> **Supplied records**
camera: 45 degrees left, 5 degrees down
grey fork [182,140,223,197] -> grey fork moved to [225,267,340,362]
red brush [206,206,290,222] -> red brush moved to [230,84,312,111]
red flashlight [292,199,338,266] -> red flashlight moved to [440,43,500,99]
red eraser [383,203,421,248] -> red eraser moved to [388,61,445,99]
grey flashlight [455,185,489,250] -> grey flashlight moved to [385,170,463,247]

--

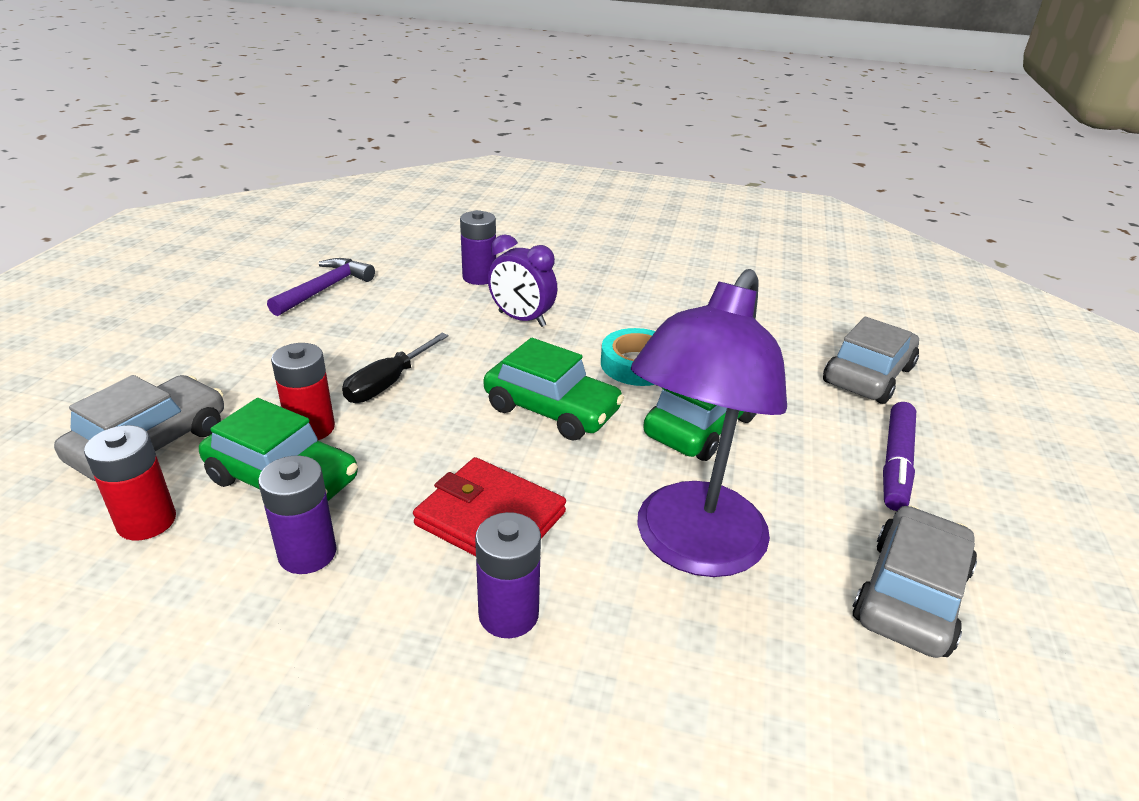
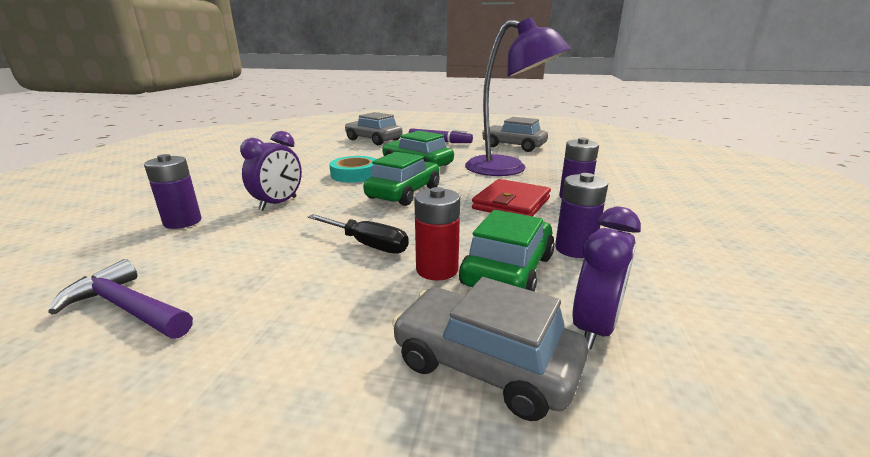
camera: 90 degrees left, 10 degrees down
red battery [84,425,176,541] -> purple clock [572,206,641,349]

> **Exercise objective**
The answer must be every line of the records above that holds the word "degrees".

> **Expected output**
camera: 45 degrees left, 5 degrees down
camera: 90 degrees left, 10 degrees down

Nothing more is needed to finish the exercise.